*INPUT MATERIAL:*
=== Section Start ===

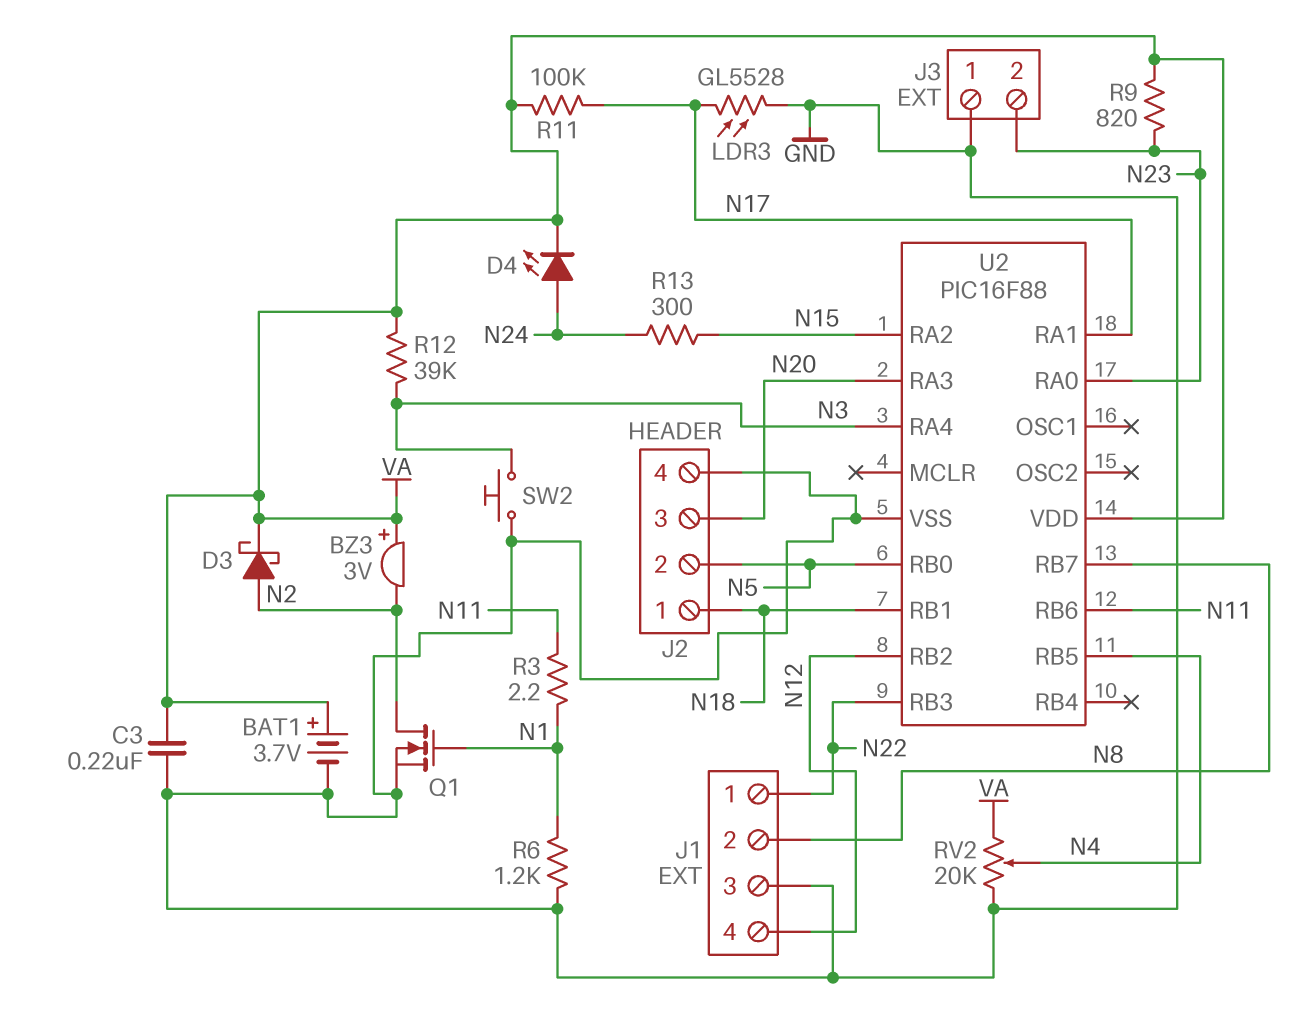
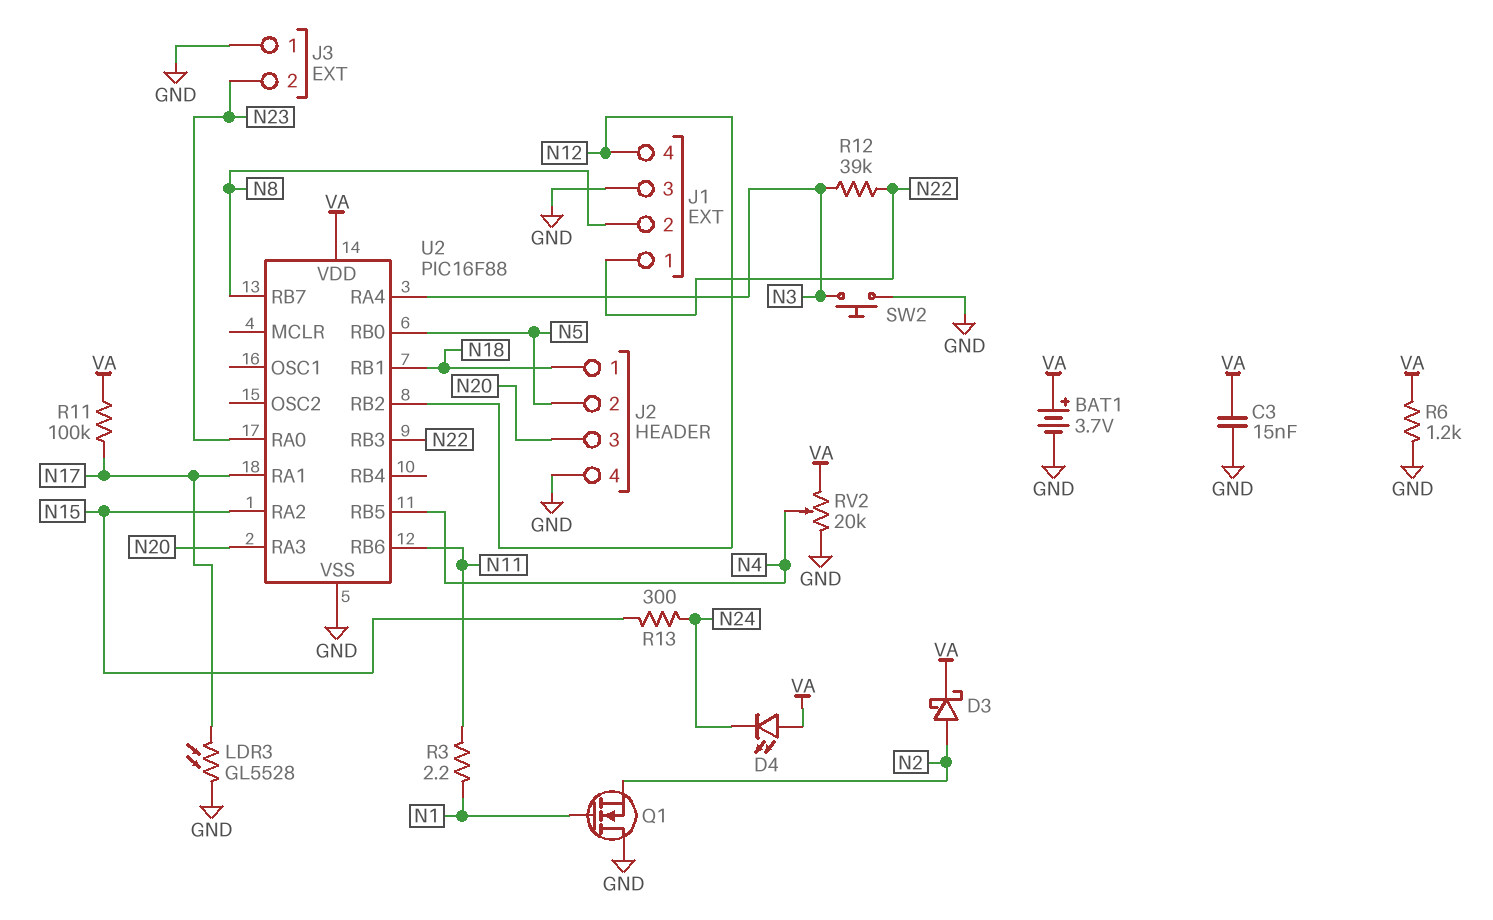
BZ3: buzzer 3V (plus VA, minus N2) -> none
C3: 220nF (GND, VA) -> 15nF (GND, VA)
D4: LED (A N24, K VA) -> LED (A VA, K N24)
Q1: NMOS (G N1, D N2, S GND) -> NMOS (G N1, D GND, S N2)
R6: 1.2k (GND, N1) -> 1.2k (GND, VA)
R9: 820 (N23, VA) -> none
R12: 39k (N3, VA) -> 39k (N3, N22)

=== Section End ===

*EXERCISE DIRECTIONS:*
Set the records down again exactly, with no pictures.

*RESPONSE:*
BZ3: buzzer 3V (plus VA, minus N2) -> none
C3: 220nF (GND, VA) -> 15nF (GND, VA)
D4: LED (A N24, K VA) -> LED (A VA, K N24)
Q1: NMOS (G N1, D N2, S GND) -> NMOS (G N1, D GND, S N2)
R6: 1.2k (GND, N1) -> 1.2k (GND, VA)
R9: 820 (N23, VA) -> none
R12: 39k (N3, VA) -> 39k (N3, N22)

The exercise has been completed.